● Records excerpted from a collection
◆ ◆ ◆ ◆

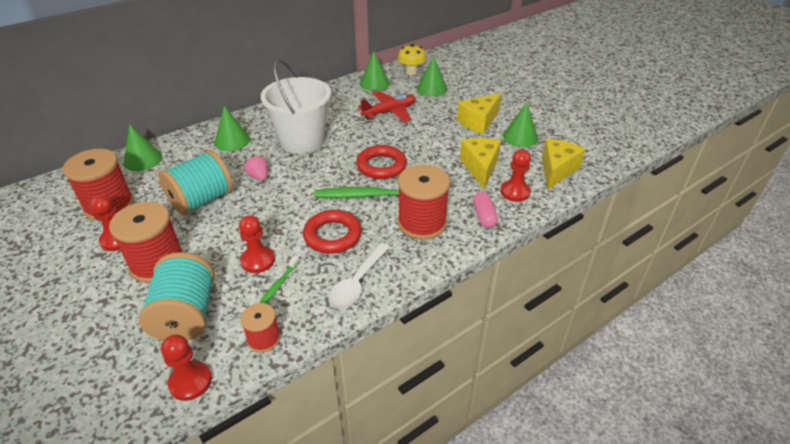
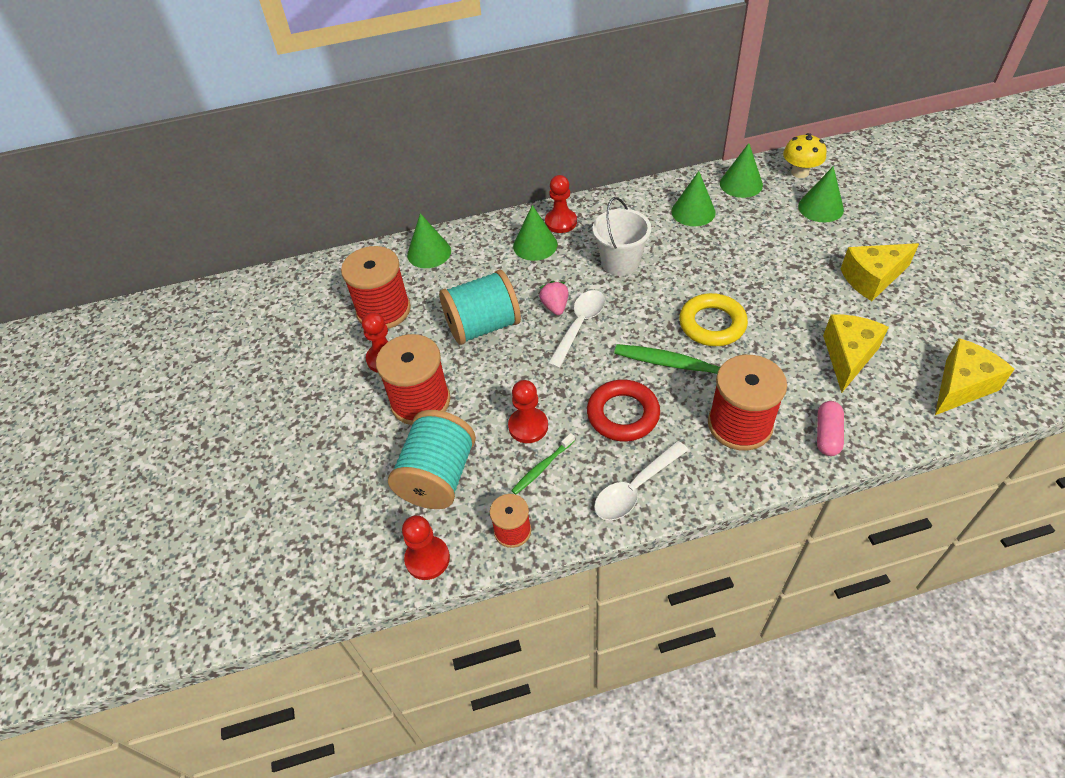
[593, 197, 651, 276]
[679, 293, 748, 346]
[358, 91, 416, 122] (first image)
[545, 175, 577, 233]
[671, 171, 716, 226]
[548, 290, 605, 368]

◆ ◆ ◆ ◆

Print precisely the lines from the one with "[358, 91, 416, 122] (first image)" through the end of the data above, adding nothing.

● Response to this task
[358, 91, 416, 122] (first image)
[545, 175, 577, 233]
[671, 171, 716, 226]
[548, 290, 605, 368]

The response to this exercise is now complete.